** Information supplied follows **

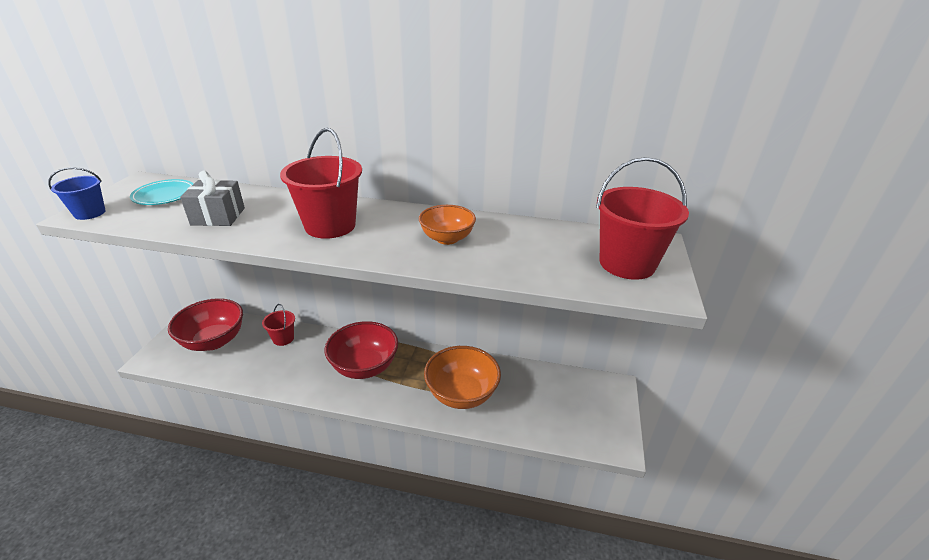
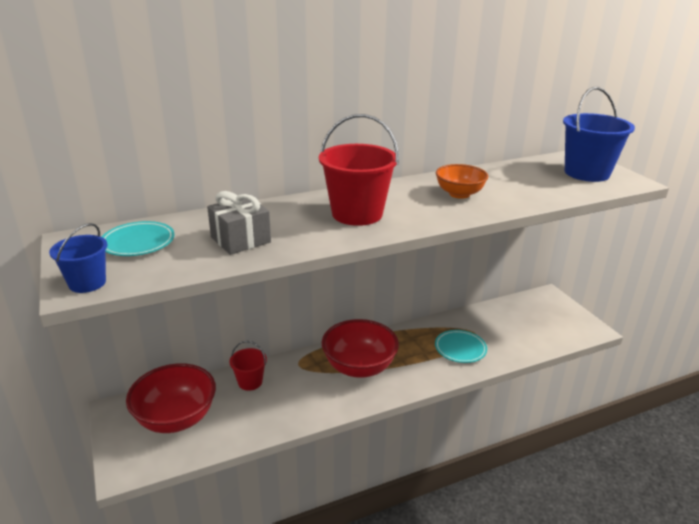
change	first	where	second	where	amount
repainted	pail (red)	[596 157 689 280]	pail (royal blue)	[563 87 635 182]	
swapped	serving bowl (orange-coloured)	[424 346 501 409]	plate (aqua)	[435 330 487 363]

** End of Information supplied **

- _Problem_
Return every line above word for word, minus images.

- _Solution for this task_
change	first	where	second	where	amount
repainted	pail (red)	[596 157 689 280]	pail (royal blue)	[563 87 635 182]	
swapped	serving bowl (orange-coloured)	[424 346 501 409]	plate (aqua)	[435 330 487 363]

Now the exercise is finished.